**DATA TO PROCESS:**
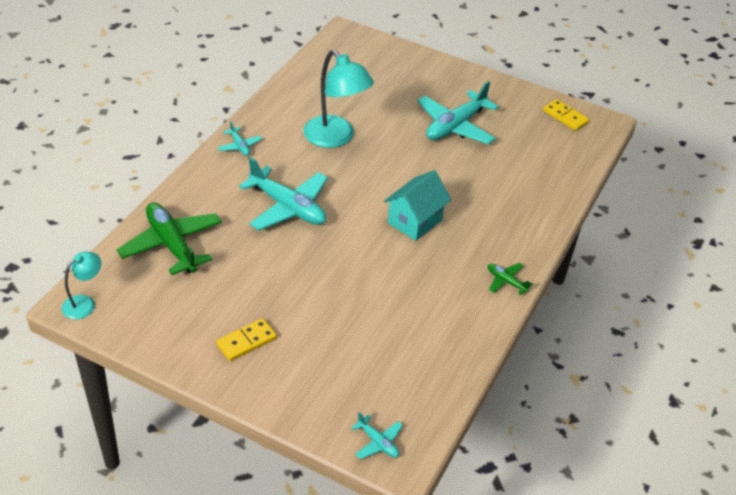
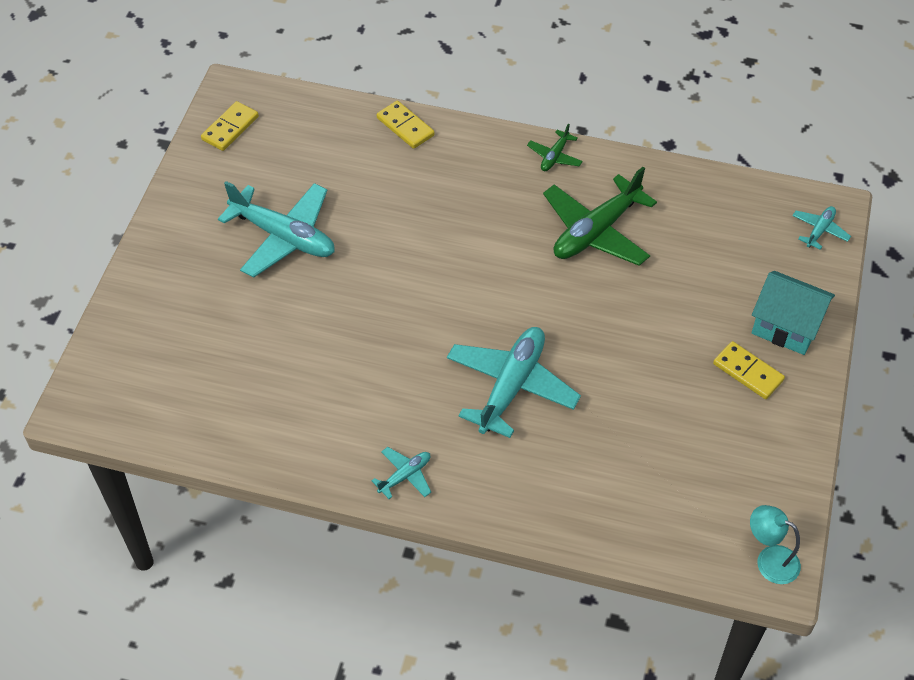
camera: 100 degrees left, 10 degrees up
(172, 245) = (630, 497): green plane -> green plane (596, 231)
(335, 138) = (350, 364): turquoise lamp -> none
(415, 221) = (487, 251): turquoise house -> turquoise house (786, 327)
(554, 202) = (405, 127): none -> yellow domino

**TASK DESCRIPTION:** The result should be a precise copy of all the entries, free of pictures.

**FINISHED TASK:**
camera: 100 degrees left, 10 degrees up
(172, 245) = (630, 497): green plane -> green plane (596, 231)
(335, 138) = (350, 364): turquoise lamp -> none
(415, 221) = (487, 251): turquoise house -> turquoise house (786, 327)
(554, 202) = (405, 127): none -> yellow domino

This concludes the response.